>>>

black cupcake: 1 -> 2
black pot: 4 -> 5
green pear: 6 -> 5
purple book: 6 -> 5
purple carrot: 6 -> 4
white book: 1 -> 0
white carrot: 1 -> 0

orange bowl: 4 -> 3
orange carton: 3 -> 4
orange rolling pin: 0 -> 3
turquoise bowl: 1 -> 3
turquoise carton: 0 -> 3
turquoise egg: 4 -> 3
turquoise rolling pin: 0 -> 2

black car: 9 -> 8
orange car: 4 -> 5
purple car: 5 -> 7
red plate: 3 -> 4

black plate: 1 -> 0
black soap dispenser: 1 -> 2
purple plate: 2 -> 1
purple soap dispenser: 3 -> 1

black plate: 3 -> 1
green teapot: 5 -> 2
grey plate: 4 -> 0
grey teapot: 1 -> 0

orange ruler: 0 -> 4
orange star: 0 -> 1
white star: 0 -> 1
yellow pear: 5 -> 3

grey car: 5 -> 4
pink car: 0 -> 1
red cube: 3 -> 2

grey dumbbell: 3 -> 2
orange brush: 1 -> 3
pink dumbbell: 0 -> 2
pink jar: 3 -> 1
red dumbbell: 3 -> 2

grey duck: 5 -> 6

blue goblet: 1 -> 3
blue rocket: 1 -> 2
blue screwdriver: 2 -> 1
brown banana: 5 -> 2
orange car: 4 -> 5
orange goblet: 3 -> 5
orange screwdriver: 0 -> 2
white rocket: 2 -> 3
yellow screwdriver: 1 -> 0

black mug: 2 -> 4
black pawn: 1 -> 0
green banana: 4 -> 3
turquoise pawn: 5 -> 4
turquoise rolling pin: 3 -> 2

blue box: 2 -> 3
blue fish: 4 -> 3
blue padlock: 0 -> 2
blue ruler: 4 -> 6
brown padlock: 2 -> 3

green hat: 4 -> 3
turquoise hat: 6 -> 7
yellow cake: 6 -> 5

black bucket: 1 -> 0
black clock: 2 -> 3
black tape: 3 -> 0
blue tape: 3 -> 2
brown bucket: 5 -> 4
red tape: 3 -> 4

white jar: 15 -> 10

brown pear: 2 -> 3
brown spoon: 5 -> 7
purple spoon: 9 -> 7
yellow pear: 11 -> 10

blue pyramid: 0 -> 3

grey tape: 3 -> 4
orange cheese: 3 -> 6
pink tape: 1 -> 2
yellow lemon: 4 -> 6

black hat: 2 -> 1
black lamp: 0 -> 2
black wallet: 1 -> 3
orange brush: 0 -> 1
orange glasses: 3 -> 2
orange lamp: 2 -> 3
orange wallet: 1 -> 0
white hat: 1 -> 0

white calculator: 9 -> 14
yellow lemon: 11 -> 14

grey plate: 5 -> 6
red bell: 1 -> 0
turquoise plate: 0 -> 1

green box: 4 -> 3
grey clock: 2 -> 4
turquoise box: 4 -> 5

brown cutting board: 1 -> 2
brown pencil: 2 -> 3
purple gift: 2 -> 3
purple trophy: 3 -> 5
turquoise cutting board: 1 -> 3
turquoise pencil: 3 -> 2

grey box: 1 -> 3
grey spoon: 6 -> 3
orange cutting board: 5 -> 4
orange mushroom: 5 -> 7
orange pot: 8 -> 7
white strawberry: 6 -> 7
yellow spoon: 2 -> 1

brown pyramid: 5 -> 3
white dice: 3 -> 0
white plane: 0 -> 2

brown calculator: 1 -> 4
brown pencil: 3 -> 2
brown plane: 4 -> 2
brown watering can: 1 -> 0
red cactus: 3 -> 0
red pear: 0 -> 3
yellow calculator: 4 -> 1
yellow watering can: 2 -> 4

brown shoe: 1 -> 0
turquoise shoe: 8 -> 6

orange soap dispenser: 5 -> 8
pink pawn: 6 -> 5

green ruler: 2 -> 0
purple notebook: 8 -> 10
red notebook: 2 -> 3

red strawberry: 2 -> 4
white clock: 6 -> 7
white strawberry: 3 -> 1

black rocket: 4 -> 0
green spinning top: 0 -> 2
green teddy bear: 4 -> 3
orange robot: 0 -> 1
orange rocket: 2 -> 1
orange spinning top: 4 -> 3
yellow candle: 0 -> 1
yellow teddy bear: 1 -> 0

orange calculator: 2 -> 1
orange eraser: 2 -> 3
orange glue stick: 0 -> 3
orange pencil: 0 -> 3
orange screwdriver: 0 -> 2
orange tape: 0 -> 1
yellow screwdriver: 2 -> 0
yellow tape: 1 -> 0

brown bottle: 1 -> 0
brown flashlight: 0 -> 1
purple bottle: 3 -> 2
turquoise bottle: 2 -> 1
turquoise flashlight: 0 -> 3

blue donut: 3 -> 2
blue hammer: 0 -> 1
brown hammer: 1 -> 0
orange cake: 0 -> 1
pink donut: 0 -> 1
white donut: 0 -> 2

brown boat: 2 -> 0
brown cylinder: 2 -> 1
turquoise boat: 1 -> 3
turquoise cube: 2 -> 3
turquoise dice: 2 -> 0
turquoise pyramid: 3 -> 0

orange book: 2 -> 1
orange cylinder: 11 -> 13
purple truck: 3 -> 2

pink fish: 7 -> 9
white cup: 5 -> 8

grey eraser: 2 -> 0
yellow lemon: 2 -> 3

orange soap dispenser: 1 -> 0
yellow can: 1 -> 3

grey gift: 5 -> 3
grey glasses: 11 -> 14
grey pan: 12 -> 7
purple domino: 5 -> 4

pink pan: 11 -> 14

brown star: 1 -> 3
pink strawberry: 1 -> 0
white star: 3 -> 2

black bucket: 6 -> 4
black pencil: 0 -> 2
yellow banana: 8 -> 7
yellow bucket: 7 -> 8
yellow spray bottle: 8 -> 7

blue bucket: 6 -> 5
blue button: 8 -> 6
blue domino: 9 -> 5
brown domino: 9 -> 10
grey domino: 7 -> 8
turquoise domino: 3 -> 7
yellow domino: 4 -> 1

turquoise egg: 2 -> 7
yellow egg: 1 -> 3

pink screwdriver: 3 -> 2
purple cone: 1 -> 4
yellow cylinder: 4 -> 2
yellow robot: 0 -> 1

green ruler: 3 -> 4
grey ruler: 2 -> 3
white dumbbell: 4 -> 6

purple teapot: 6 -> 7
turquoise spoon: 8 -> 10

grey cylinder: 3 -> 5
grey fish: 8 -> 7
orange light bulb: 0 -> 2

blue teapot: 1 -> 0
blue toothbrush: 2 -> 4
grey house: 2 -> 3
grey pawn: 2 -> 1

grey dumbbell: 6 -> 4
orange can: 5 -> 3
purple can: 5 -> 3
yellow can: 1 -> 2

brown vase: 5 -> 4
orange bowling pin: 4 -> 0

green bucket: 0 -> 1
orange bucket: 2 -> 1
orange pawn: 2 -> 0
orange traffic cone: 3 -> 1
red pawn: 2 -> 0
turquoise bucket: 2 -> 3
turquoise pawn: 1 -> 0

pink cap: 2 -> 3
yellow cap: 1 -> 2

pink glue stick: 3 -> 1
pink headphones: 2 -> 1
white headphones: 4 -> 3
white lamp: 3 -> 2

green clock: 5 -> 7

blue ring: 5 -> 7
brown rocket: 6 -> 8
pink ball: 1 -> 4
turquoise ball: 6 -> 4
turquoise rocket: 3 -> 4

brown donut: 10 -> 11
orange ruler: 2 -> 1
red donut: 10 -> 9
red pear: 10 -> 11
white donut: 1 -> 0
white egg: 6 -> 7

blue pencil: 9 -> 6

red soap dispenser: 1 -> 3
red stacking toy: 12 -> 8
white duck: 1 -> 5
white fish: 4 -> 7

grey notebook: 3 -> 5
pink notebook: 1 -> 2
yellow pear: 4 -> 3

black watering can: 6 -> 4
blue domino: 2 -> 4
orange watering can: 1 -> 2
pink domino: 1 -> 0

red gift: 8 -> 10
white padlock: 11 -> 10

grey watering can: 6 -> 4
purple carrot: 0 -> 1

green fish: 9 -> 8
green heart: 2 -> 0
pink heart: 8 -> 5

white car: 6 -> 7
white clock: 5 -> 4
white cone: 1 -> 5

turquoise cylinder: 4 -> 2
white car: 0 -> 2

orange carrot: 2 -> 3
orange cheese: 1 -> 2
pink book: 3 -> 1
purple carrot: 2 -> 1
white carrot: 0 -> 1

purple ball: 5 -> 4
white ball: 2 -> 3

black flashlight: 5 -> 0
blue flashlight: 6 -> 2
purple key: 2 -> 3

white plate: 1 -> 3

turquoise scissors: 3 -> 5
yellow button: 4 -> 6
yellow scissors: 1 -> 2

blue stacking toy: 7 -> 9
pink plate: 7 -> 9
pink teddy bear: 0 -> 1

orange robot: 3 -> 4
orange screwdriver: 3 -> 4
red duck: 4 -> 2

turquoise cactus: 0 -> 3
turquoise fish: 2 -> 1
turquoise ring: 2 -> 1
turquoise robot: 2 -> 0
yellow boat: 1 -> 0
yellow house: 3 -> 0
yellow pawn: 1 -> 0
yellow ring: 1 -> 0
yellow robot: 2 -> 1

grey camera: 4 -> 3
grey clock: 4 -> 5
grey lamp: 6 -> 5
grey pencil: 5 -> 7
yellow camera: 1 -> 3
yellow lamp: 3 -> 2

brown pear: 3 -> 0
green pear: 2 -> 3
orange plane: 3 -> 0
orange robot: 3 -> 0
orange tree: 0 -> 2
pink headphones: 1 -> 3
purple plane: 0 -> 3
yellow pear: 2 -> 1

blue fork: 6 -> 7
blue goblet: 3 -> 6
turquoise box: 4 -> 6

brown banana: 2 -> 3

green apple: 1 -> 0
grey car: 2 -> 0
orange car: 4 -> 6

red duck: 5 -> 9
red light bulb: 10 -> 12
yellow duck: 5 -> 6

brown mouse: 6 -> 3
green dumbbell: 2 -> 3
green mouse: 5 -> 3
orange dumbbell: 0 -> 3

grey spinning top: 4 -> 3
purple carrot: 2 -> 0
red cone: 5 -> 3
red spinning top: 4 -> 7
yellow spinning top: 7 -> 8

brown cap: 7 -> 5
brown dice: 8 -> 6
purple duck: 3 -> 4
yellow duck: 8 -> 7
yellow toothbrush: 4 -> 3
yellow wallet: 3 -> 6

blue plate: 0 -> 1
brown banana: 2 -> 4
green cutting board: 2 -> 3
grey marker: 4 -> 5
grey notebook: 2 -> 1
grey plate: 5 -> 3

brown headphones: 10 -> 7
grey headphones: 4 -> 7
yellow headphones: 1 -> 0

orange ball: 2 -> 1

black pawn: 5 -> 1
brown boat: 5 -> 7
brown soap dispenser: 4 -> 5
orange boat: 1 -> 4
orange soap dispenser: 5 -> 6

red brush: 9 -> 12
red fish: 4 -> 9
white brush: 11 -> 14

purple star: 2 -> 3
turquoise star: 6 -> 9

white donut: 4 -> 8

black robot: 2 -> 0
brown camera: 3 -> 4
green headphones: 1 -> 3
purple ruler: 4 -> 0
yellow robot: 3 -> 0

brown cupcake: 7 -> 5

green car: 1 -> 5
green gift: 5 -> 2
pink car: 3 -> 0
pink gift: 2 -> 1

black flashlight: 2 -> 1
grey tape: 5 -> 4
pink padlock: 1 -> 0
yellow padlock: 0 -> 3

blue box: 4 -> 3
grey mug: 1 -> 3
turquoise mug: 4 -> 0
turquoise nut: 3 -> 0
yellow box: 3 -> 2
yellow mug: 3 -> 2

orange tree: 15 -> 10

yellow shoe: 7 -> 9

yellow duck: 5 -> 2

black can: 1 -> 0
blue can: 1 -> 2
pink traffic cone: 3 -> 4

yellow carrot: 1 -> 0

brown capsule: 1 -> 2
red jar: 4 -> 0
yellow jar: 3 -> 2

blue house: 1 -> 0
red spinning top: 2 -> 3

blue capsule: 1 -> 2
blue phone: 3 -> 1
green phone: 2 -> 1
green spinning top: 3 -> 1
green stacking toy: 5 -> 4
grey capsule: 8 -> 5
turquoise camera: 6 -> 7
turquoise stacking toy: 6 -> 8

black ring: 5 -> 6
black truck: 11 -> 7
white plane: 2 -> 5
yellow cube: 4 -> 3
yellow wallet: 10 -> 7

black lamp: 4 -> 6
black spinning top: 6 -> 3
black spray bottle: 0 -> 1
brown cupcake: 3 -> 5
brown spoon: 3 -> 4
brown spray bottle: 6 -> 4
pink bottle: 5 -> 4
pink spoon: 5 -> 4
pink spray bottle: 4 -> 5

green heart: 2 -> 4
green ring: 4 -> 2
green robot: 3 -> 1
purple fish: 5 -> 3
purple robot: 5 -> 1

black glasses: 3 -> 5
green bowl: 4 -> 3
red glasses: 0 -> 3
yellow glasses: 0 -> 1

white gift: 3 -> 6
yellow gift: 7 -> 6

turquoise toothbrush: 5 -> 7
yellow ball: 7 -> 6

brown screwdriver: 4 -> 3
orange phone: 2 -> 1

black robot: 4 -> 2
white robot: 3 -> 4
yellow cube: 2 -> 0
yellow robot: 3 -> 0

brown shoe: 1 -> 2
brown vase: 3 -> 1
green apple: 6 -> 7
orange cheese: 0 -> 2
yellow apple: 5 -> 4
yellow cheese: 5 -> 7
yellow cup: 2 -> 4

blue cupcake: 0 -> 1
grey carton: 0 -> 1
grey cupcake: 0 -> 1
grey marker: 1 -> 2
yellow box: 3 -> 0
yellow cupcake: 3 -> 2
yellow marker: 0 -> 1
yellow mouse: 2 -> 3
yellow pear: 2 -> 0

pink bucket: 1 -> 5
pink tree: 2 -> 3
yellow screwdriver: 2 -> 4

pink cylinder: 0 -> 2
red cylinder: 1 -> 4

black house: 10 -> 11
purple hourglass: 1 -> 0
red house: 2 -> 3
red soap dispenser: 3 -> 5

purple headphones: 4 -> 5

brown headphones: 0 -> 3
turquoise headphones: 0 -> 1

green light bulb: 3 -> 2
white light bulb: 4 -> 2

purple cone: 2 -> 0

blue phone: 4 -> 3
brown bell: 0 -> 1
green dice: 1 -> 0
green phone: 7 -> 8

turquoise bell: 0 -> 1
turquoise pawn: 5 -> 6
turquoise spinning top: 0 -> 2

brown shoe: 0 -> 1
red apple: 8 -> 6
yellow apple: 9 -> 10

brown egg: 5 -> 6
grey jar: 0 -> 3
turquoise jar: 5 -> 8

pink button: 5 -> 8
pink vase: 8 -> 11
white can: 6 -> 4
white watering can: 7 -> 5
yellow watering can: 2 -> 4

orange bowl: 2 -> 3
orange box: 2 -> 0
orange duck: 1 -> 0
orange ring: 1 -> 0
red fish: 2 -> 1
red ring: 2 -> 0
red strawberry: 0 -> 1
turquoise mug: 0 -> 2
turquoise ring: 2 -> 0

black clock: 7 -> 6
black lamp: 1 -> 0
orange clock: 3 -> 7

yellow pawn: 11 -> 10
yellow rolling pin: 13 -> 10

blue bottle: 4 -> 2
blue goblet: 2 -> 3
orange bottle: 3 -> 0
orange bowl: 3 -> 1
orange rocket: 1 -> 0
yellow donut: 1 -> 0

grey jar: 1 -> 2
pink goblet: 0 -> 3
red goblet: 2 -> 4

<<<

To do
Transcribe only the lines from the beginning of the entries to the line with "orange goblet: 3 -> 5", inclusive, exactly as written.

Response area
black cupcake: 1 -> 2
black pot: 4 -> 5
green pear: 6 -> 5
purple book: 6 -> 5
purple carrot: 6 -> 4
white book: 1 -> 0
white carrot: 1 -> 0

orange bowl: 4 -> 3
orange carton: 3 -> 4
orange rolling pin: 0 -> 3
turquoise bowl: 1 -> 3
turquoise carton: 0 -> 3
turquoise egg: 4 -> 3
turquoise rolling pin: 0 -> 2

black car: 9 -> 8
orange car: 4 -> 5
purple car: 5 -> 7
red plate: 3 -> 4

black plate: 1 -> 0
black soap dispenser: 1 -> 2
purple plate: 2 -> 1
purple soap dispenser: 3 -> 1

black plate: 3 -> 1
green teapot: 5 -> 2
grey plate: 4 -> 0
grey teapot: 1 -> 0

orange ruler: 0 -> 4
orange star: 0 -> 1
white star: 0 -> 1
yellow pear: 5 -> 3

grey car: 5 -> 4
pink car: 0 -> 1
red cube: 3 -> 2

grey dumbbell: 3 -> 2
orange brush: 1 -> 3
pink dumbbell: 0 -> 2
pink jar: 3 -> 1
red dumbbell: 3 -> 2

grey duck: 5 -> 6

blue goblet: 1 -> 3
blue rocket: 1 -> 2
blue screwdriver: 2 -> 1
brown banana: 5 -> 2
orange car: 4 -> 5
orange goblet: 3 -> 5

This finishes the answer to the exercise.